Work to complete >>
All of the data below is to be repeated exactly, except for the pictures.

Saved entries
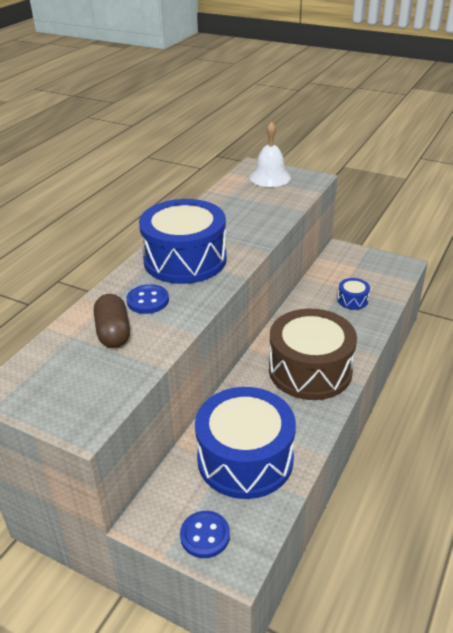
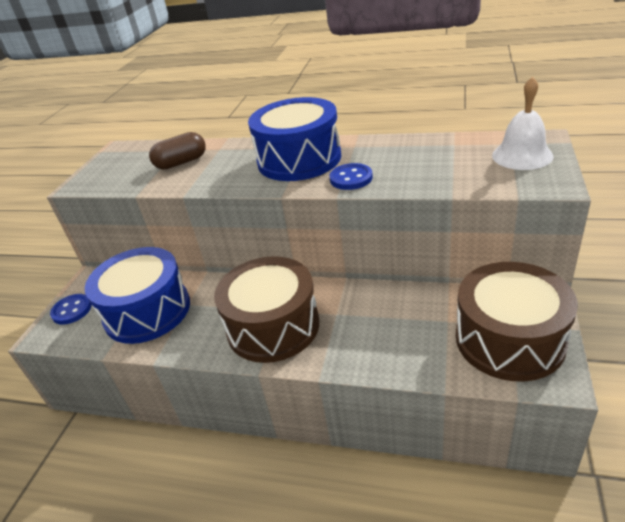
camera: 80 degrees right, 0 degrees up
(148, 301) = (227, 162): blue button -> blue button (351, 178)
(352, 300) = (423, 336): blue drum -> none
(368, 270) = (509, 339): none -> brown drum

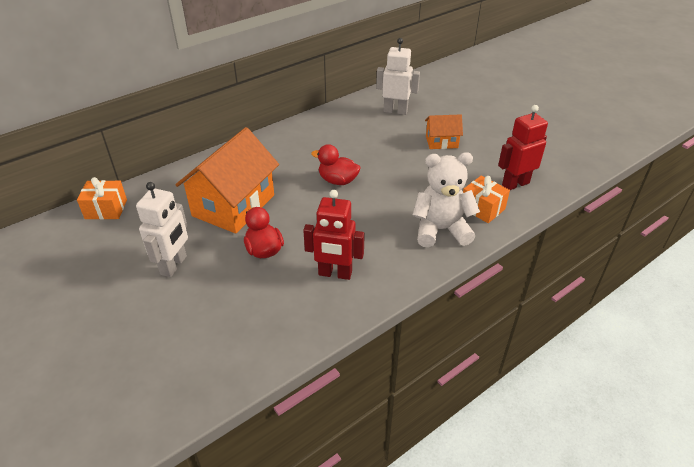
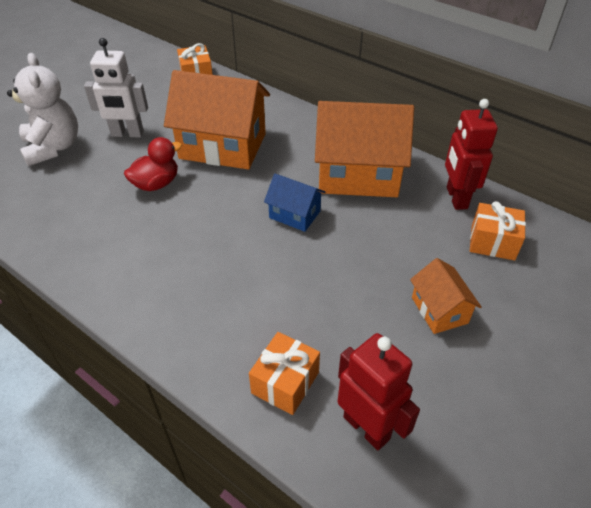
camera: 75 degrees right, 5 degrees up
(309, 145) = (358, 175): none -> orange house
(335, 274) = (126, 245): red robot -> red robot (456, 198)
(338, 181) = (294, 214): red duck -> blue house
(395, 111) = (492, 242): white robot -> orange gift
(441, 230) = (222, 335): white teddy bear -> white teddy bear (53, 147)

The completed task >>
camera: 80 degrees right, 0 degrees up
(148, 301) = (227, 162): blue button -> blue button (351, 178)
(352, 300) = (423, 336): blue drum -> none
(368, 270) = (509, 339): none -> brown drum

camera: 75 degrees right, 5 degrees up
(309, 145) = (358, 175): none -> orange house
(335, 274) = (126, 245): red robot -> red robot (456, 198)
(338, 181) = (294, 214): red duck -> blue house
(395, 111) = (492, 242): white robot -> orange gift
(441, 230) = (222, 335): white teddy bear -> white teddy bear (53, 147)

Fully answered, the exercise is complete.